(DATA SUPPLIED begins)

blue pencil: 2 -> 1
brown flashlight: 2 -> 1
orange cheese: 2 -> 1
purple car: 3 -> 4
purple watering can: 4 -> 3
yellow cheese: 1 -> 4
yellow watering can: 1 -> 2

(DATA SUPPLIED ends)
(DATA SUPPLIED begins)

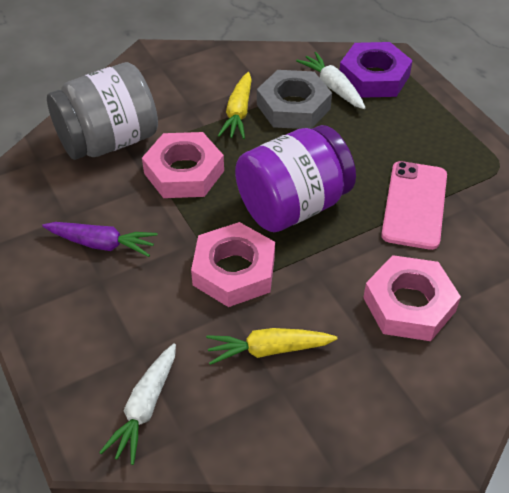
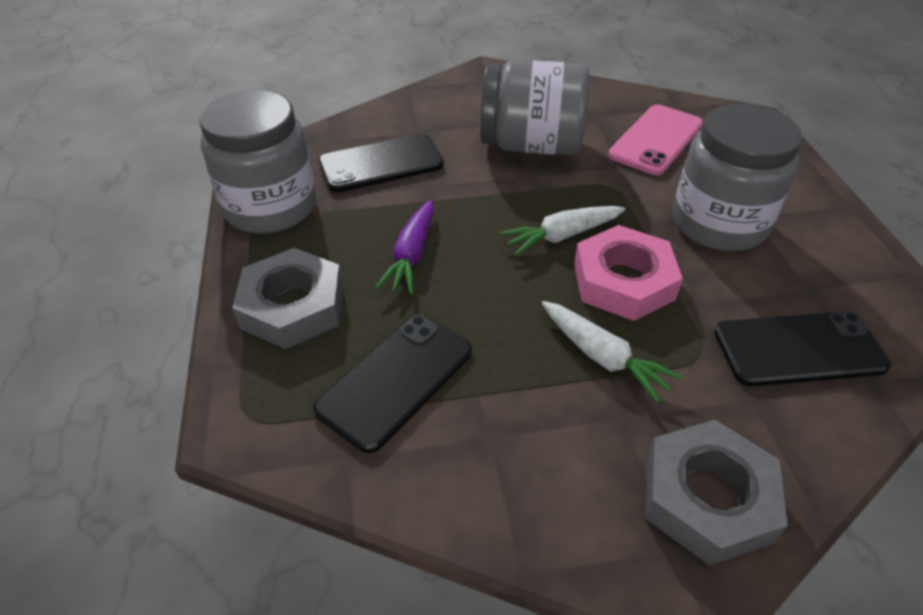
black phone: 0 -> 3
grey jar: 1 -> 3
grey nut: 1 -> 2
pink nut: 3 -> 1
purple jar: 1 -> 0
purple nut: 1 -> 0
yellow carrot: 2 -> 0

(DATA SUPPLIED ends)

### TO DO:
Which lines run from the one holding "blue pencil: 2 -> 1" through the one holding "yellow watering can: 1 -> 2" in the records above? Repeat them exactly, both included, and nothing more.

### YOUR RESPONSE:
blue pencil: 2 -> 1
brown flashlight: 2 -> 1
orange cheese: 2 -> 1
purple car: 3 -> 4
purple watering can: 4 -> 3
yellow cheese: 1 -> 4
yellow watering can: 1 -> 2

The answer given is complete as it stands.